### Extracted entries ###

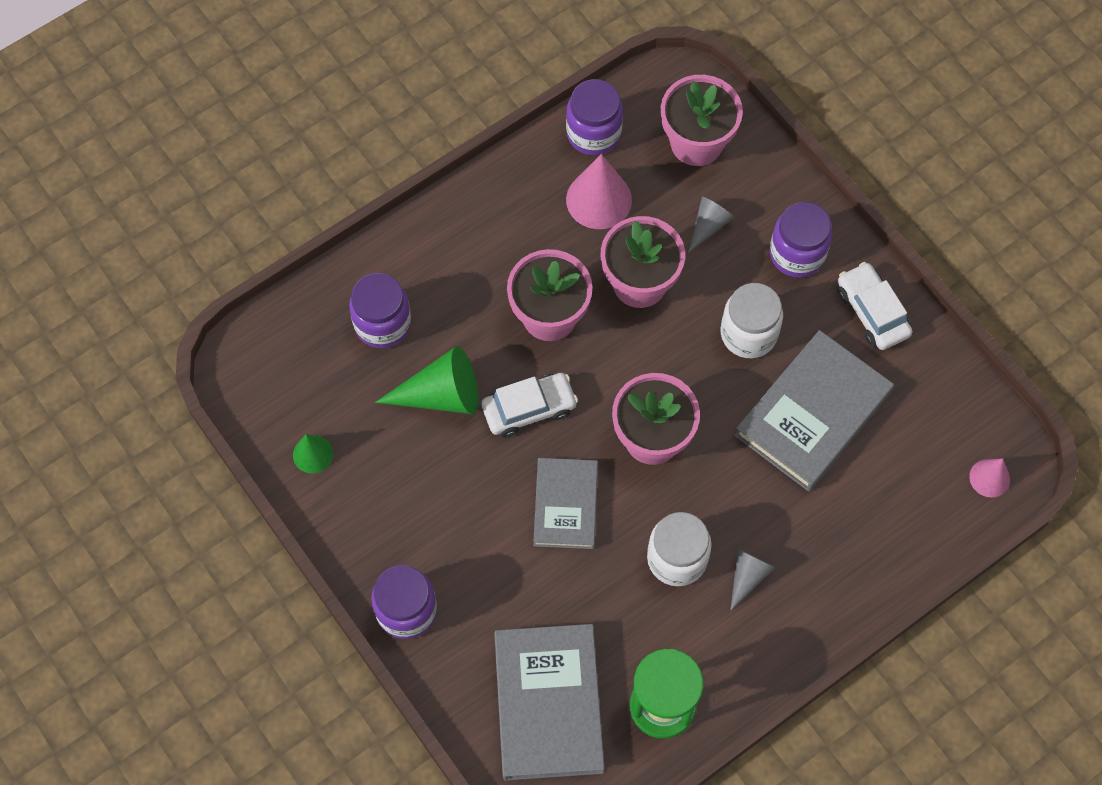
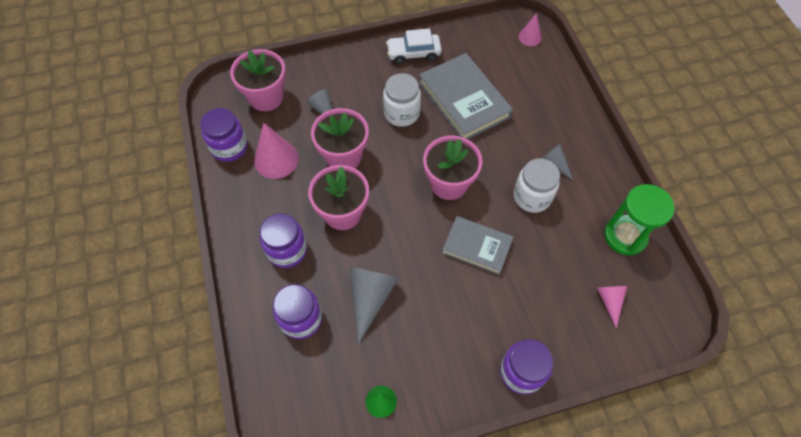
camera: 70 degrees left, 5 degrees down
(441, 395) = (370, 297): green cone -> grey cone
(529, 409) = (402, 246): white car -> none
(548, 703) = (609, 301): grey book -> pink cone
(797, 254) = (362, 74): purple jar -> purple jar (287, 250)

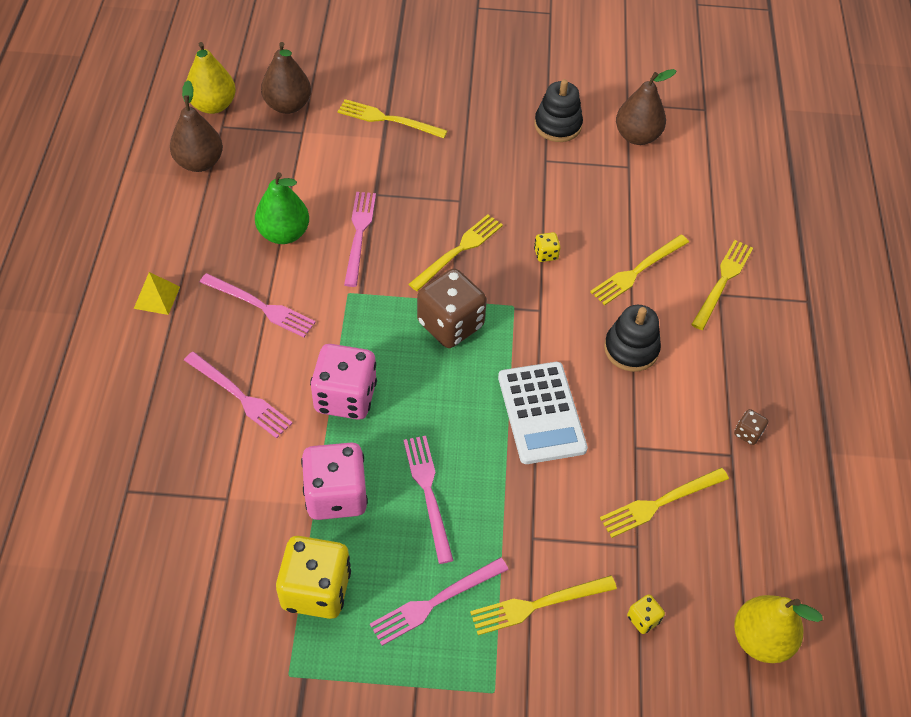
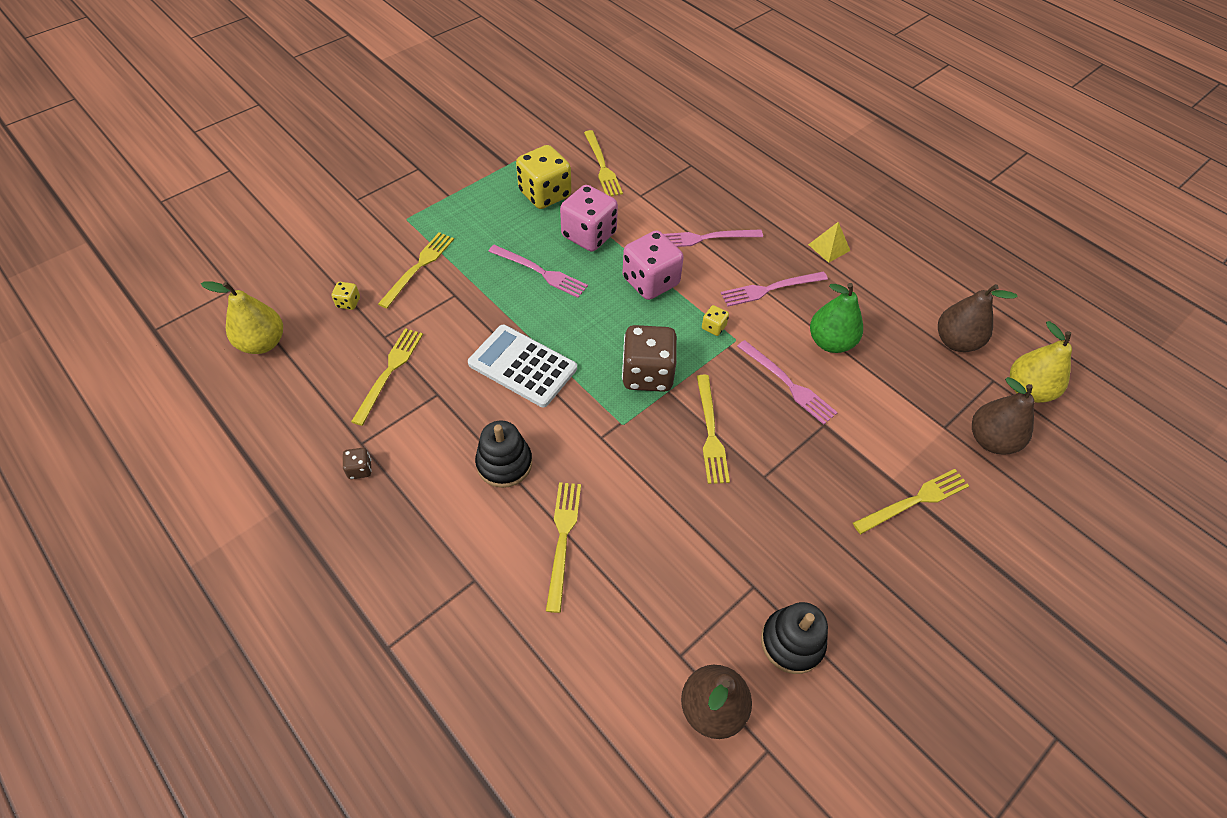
camera: 135 degrees right, 0 degrees up
(435, 602) = (477, 230): pink fork -> none
(546, 254) = (648, 488): yellow dice -> yellow dice (713, 327)
(722, 281) = (481, 596): yellow fork -> yellow fork (602, 166)

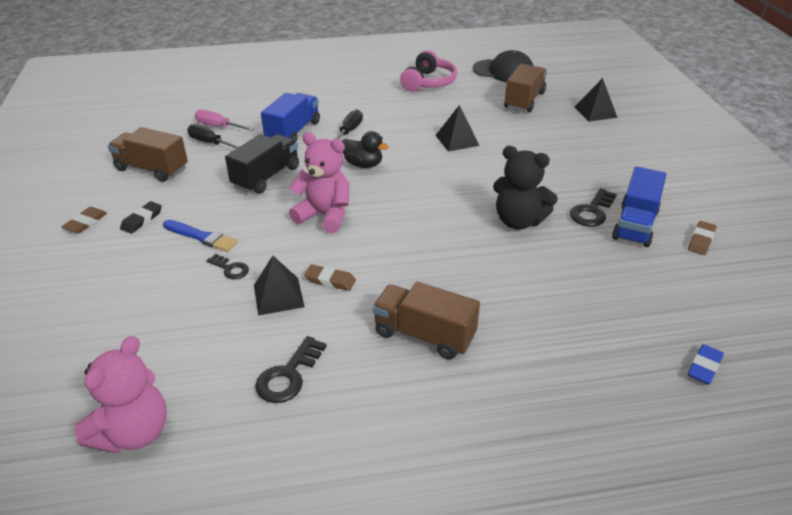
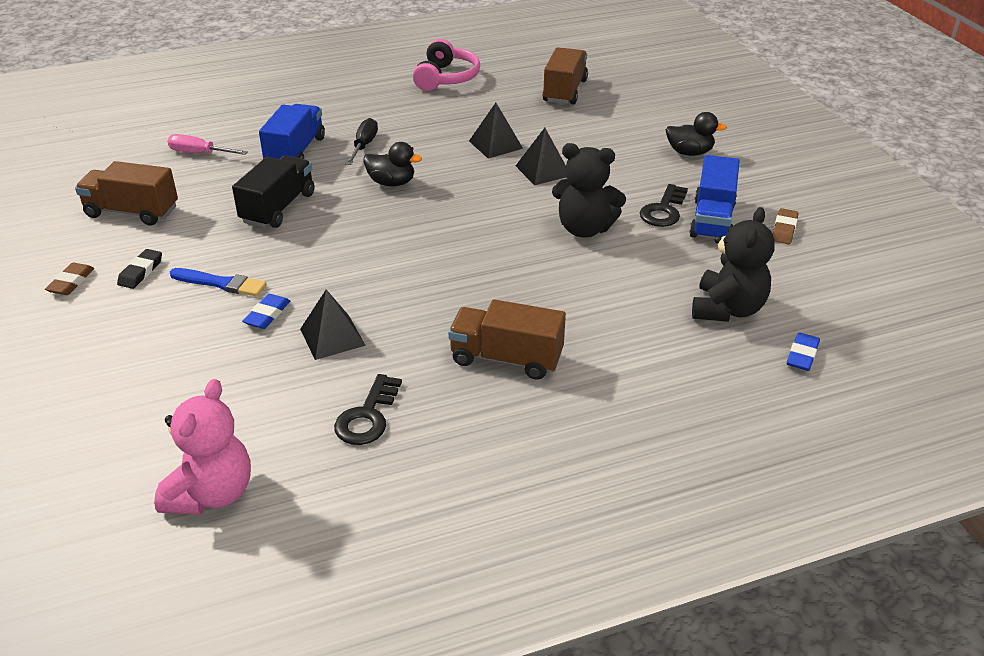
camera: 10 degrees left, 0 degrees up
(209, 143) = (194, 174): black screwdriver -> none
(230, 269) = (267, 315): black key -> blue eraser
(324, 215) = (361, 245): pink teddy bear -> none
(330, 280) = (387, 314): brown eraser -> none
(503, 71) = (533, 58): black cap -> none
(595, 112) = (649, 98): black pyramid -> black pyramid (543, 170)
(623, 162) = (689, 152): none -> black duck
(637, 312) = (727, 309): none -> black teddy bear

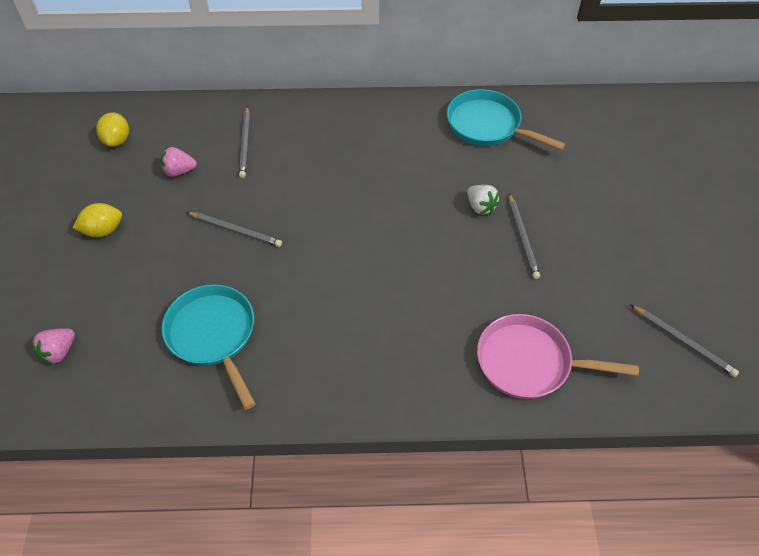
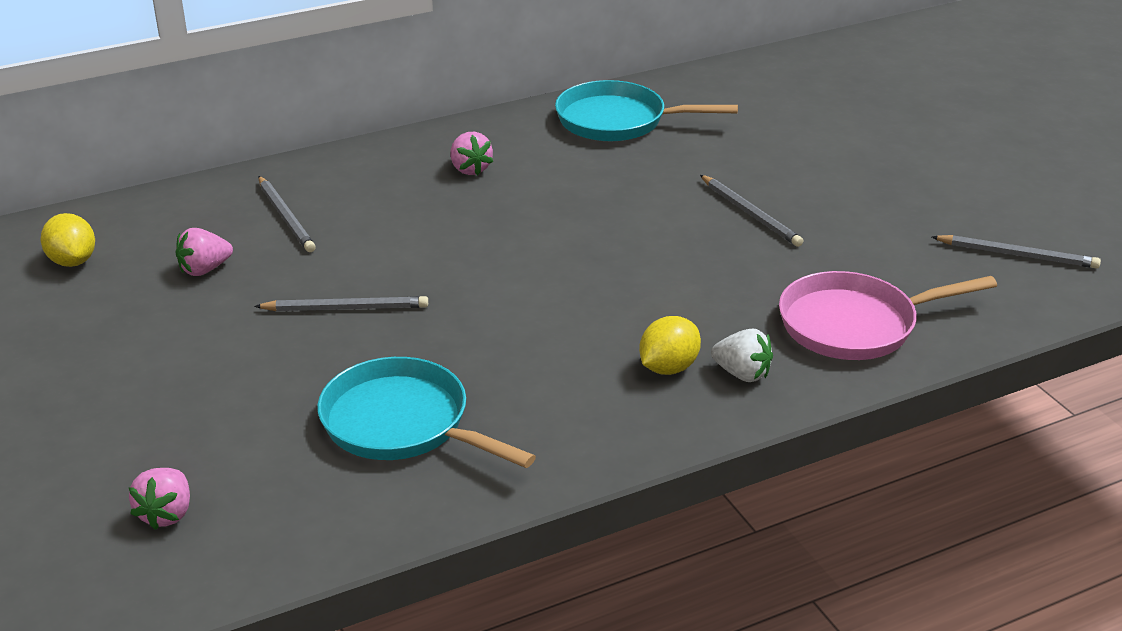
camera: 25 degrees left, 20 degrees down
(103, 230) = (131, 363): yellow lemon -> yellow lemon (668, 368)
(371, 139) = (470, 169): none -> pink strawberry
(480, 207) = (673, 198): white strawberry -> white strawberry (742, 374)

###

Beginning with the line containing "(371, 139) = (470, 169): none", repeat each line of the listing above, exactly, through the last one, and stop there.

» Solution to the problem:
(371, 139) = (470, 169): none -> pink strawberry
(480, 207) = (673, 198): white strawberry -> white strawberry (742, 374)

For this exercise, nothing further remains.